Task to carry out: Span requested from the data below: the line with "red line: (300, 85) -> (281, 79), turned -60" through the line with "blue star: (17, 59) -> (52, 129), turned -30", both included. Give only these lines again, exactly, and leave every picture out.

Input records:
________________________

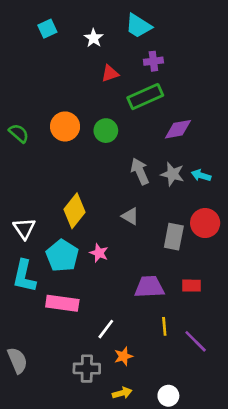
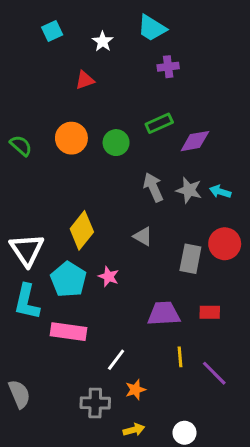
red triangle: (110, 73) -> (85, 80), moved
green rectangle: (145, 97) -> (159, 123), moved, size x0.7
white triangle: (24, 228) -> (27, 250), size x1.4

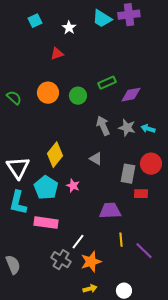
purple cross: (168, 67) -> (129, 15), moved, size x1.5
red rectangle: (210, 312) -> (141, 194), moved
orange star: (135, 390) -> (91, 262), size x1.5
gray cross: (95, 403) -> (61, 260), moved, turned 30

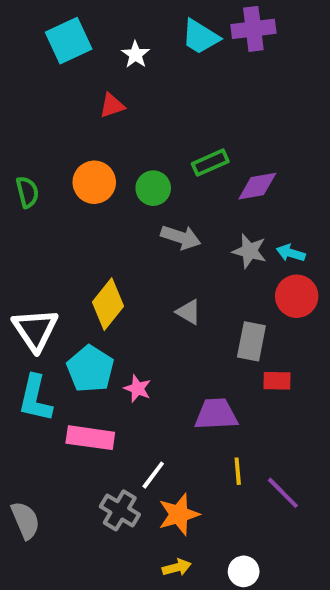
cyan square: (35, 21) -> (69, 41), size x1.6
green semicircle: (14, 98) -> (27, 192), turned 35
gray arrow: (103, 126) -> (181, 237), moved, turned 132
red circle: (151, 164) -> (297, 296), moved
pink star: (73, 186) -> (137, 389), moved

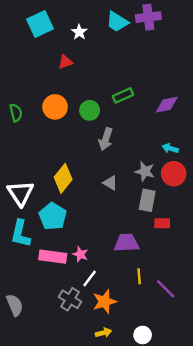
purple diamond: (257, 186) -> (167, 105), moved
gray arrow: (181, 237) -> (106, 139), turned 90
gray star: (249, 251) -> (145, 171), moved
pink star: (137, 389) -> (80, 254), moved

________________________

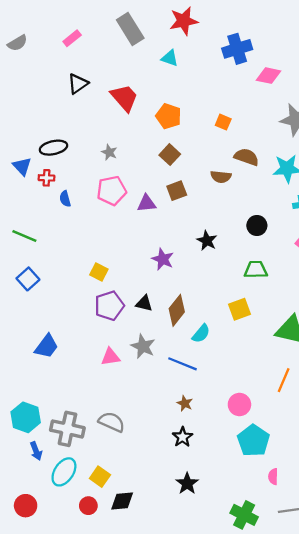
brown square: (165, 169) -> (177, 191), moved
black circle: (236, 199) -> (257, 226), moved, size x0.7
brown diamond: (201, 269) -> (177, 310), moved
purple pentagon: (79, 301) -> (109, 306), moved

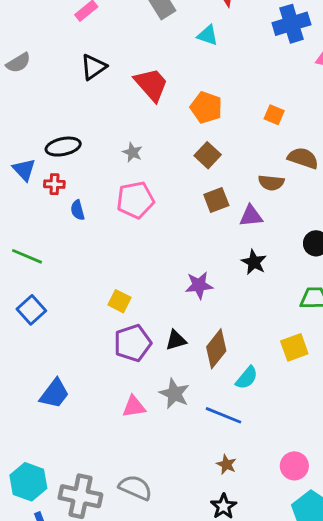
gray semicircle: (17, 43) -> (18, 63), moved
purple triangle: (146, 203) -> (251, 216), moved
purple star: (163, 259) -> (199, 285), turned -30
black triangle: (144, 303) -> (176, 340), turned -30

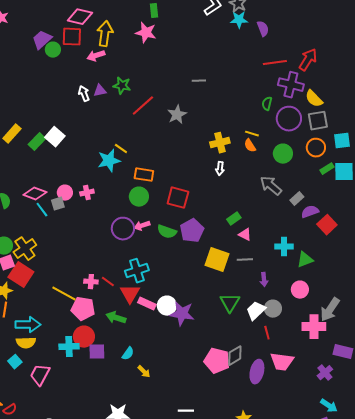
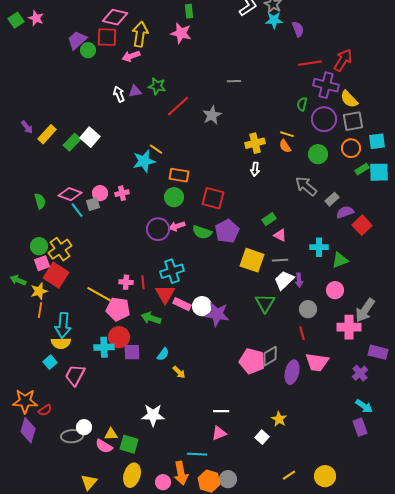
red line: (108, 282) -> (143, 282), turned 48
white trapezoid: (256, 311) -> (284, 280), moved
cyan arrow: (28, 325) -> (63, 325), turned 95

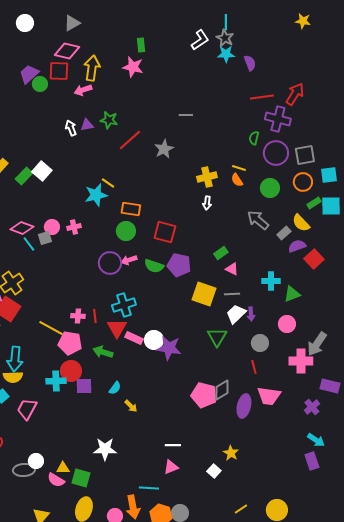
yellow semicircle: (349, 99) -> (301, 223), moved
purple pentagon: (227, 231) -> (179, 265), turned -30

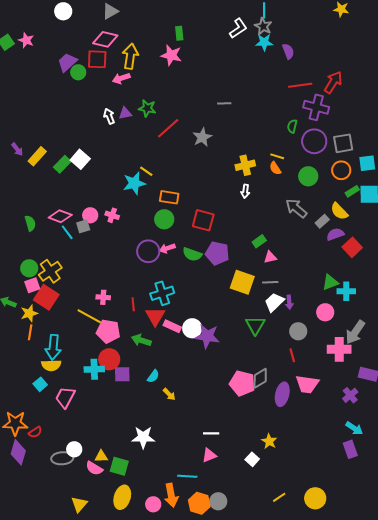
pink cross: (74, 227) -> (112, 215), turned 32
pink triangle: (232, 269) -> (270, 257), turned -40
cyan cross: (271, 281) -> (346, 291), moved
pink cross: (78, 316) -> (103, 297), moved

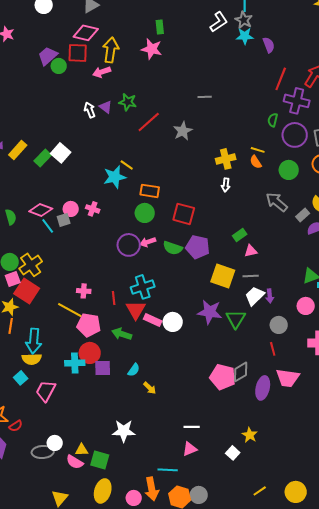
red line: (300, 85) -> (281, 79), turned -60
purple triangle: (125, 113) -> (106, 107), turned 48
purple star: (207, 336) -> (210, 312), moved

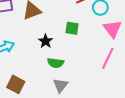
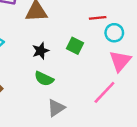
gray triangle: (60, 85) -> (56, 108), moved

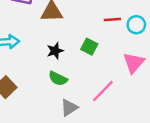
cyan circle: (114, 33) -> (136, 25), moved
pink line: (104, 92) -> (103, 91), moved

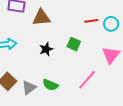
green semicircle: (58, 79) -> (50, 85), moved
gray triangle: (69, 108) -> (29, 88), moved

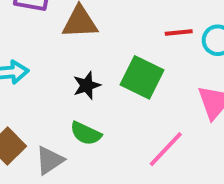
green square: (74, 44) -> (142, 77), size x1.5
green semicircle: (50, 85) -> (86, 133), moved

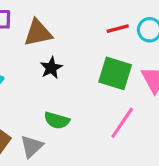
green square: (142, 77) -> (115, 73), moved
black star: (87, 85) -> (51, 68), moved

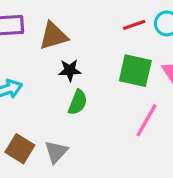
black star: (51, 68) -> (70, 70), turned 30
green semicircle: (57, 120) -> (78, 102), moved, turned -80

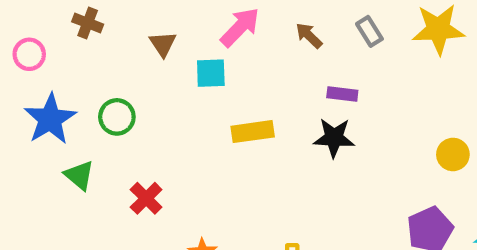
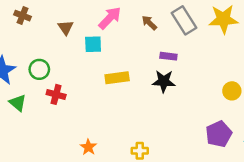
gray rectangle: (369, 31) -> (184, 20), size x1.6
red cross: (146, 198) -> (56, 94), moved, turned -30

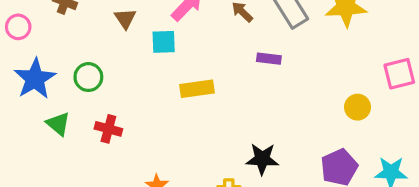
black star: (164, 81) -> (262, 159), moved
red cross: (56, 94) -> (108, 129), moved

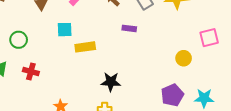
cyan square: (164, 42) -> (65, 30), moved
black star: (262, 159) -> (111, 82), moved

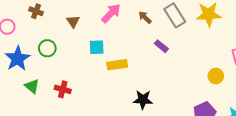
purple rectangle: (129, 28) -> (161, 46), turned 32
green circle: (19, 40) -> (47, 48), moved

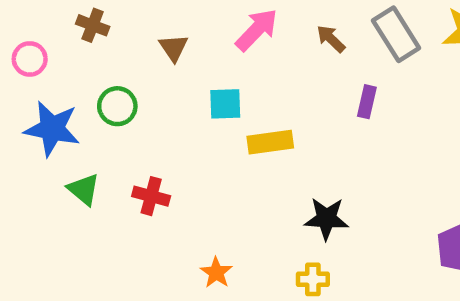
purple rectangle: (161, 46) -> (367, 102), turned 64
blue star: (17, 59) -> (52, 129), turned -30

________________________

Result of this task:
red line: (300, 85) -> (281, 79), turned -60
purple triangle: (125, 113) -> (106, 107), turned 48
purple star: (207, 336) -> (210, 312), moved

gray triangle: (60, 85) -> (56, 108), moved

cyan circle: (114, 33) -> (136, 25), moved
pink line: (104, 92) -> (103, 91), moved

green semicircle: (58, 79) -> (50, 85), moved
gray triangle: (69, 108) -> (29, 88), moved

green square: (74, 44) -> (142, 77), size x1.5
green semicircle: (50, 85) -> (86, 133), moved

green square: (142, 77) -> (115, 73), moved
black star: (87, 85) -> (51, 68), moved

black star: (51, 68) -> (70, 70), turned 30
green semicircle: (57, 120) -> (78, 102), moved, turned -80

gray rectangle: (369, 31) -> (184, 20), size x1.6
red cross: (146, 198) -> (56, 94), moved, turned -30

black star: (164, 81) -> (262, 159), moved
red cross: (56, 94) -> (108, 129), moved

cyan square: (164, 42) -> (65, 30), moved
black star: (262, 159) -> (111, 82), moved

purple rectangle: (129, 28) -> (161, 46), turned 32
green circle: (19, 40) -> (47, 48), moved

purple rectangle: (161, 46) -> (367, 102), turned 64
blue star: (17, 59) -> (52, 129), turned -30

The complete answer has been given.